▶ _Extracted records_

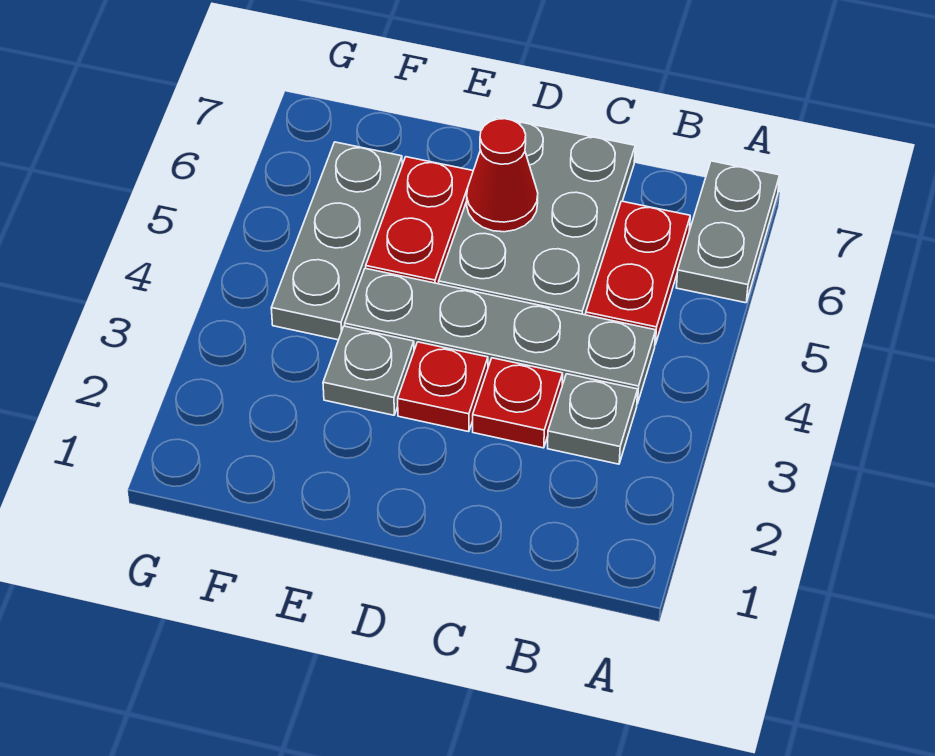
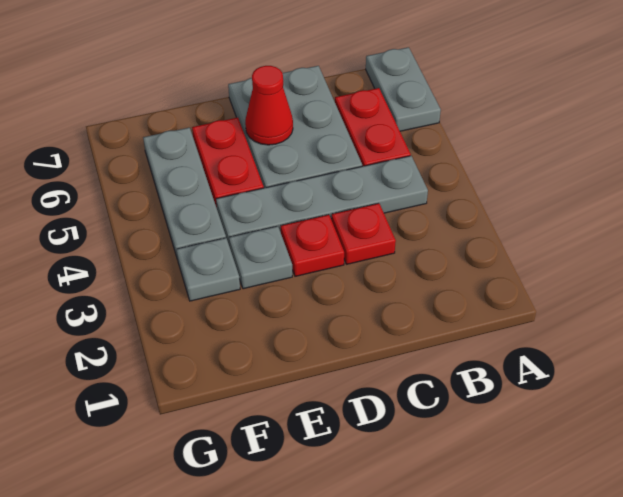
grey plate B3 level 1 -> grey plate F3 level 1

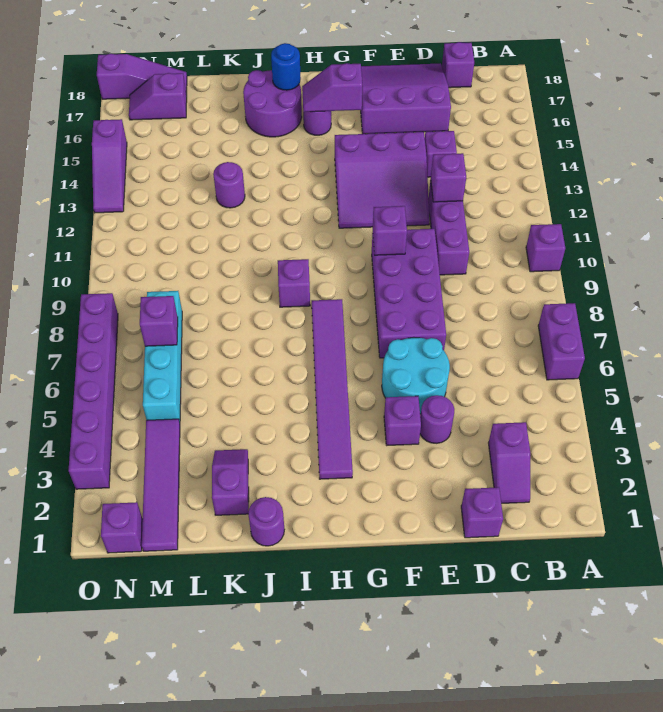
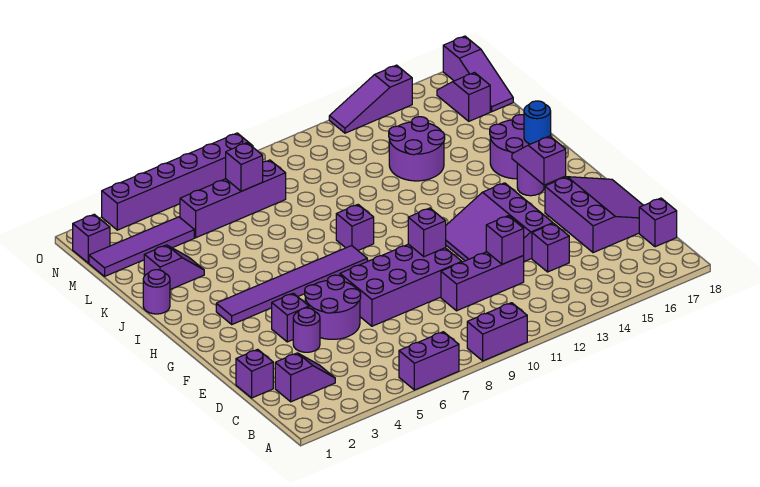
purple brick A10 level 1 -> purple brick A9:A10 level 1
purple slope C2:C3 level 1 top 3 -> purple slope C2:C3 level 1 top 2
cyan round brick E5:F6 level 1 -> purple round brick E5:F6 level 1
purple round brick K13 level 1 -> purple round brick K13:L14 level 1
cyan brick M5:M8 level 1 -> purple brick M5:M8 level 1

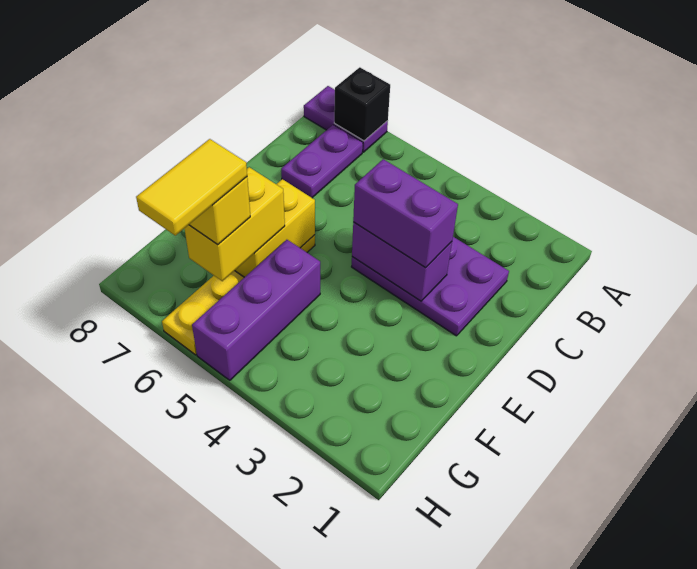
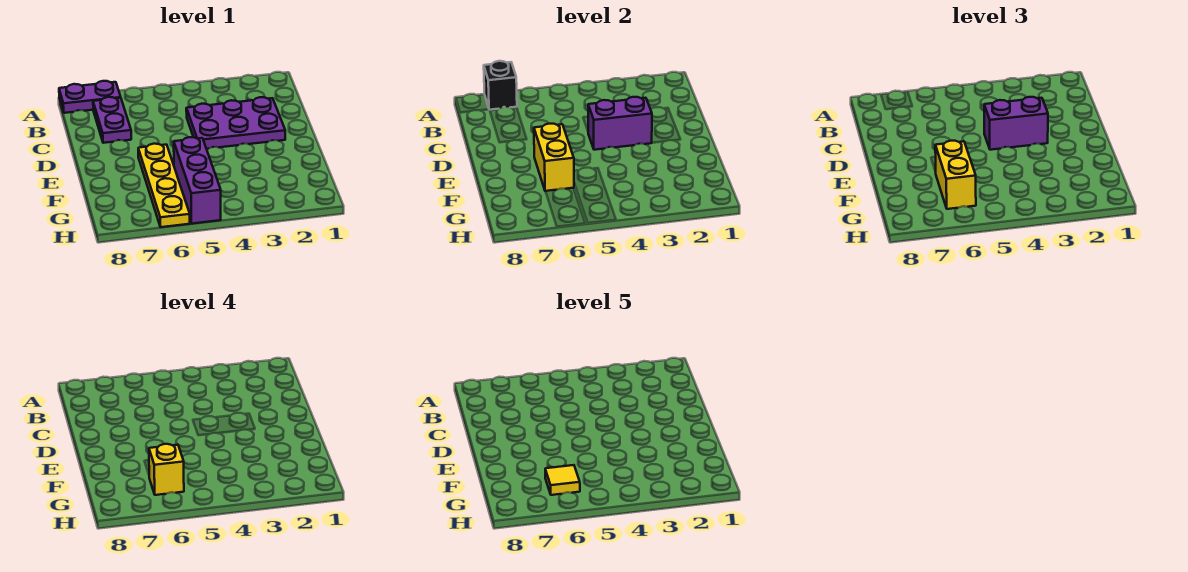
yellow tile G6:H6 level 5 -> yellow tile G6 level 5

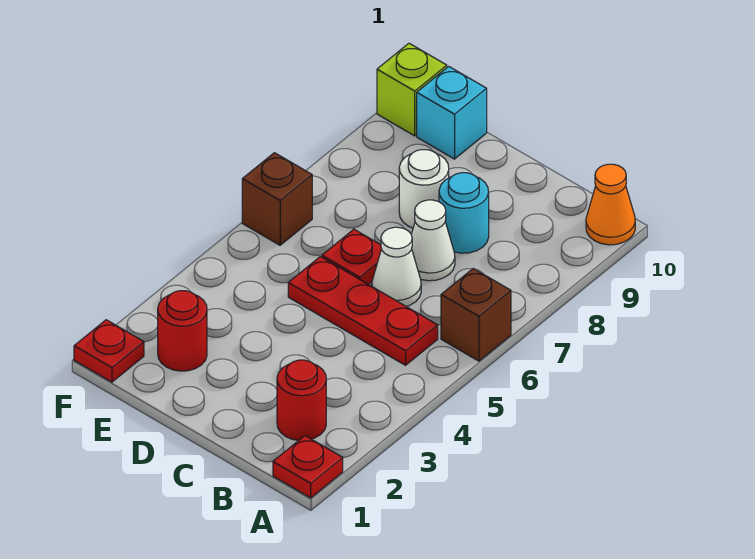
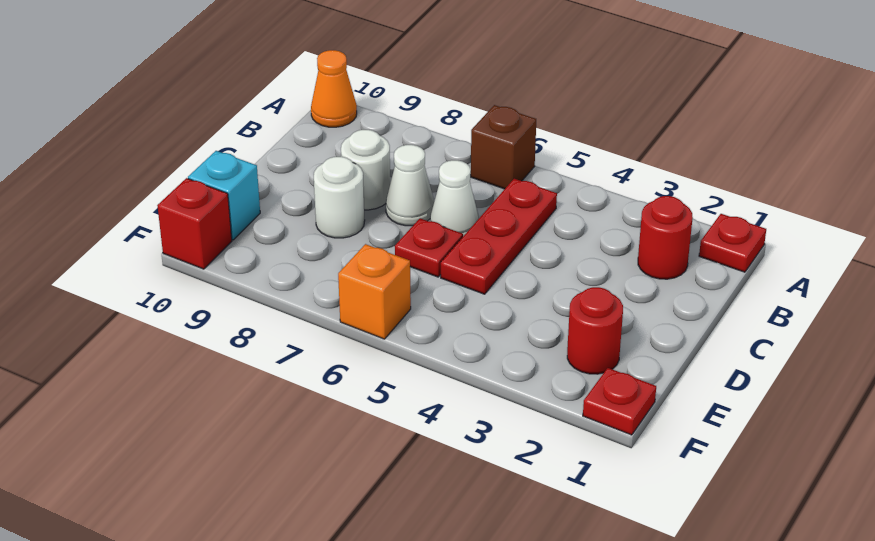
cyan round brick C8 level 1 -> white round brick C8 level 1
brown brick F6 level 1 -> orange brick F6 level 1
lime brick F10 level 1 -> red brick F10 level 1

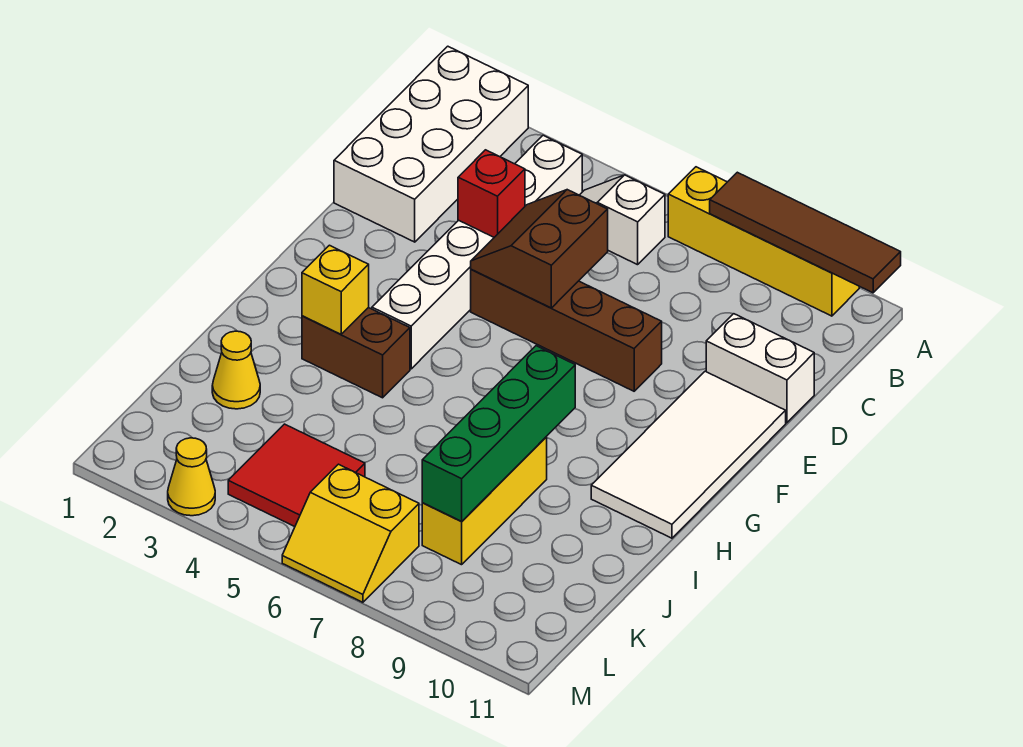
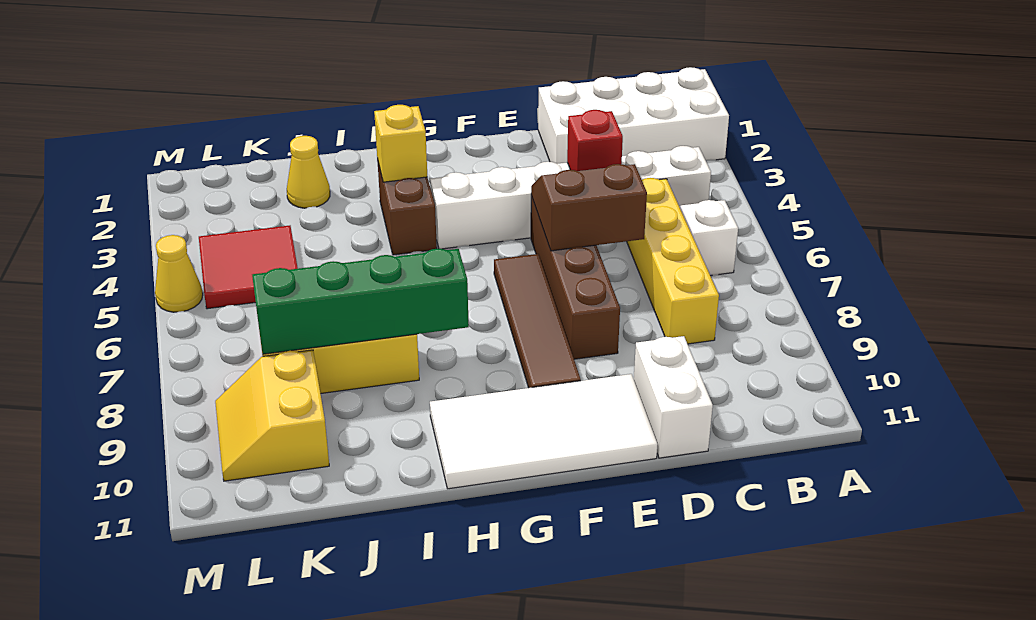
yellow brick A7:A10 level 1 -> yellow brick C5:C8 level 1
brown tile A8:A11 level 2 -> brown tile F6:F9 level 1
yellow slope L6:M7 level 1 top L -> yellow slope K9:L10 level 1 top K
yellow cone M3 level 1 -> yellow cone M5 level 1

▶ _What is needed_
Lines of the listing above that include the string "purple" should each be copied.

▶ _Worked solution_
purple brick A10 level 1 -> purple brick A9:A10 level 1
purple slope C2:C3 level 1 top 3 -> purple slope C2:C3 level 1 top 2
cyan round brick E5:F6 level 1 -> purple round brick E5:F6 level 1
purple round brick K13 level 1 -> purple round brick K13:L14 level 1
cyan brick M5:M8 level 1 -> purple brick M5:M8 level 1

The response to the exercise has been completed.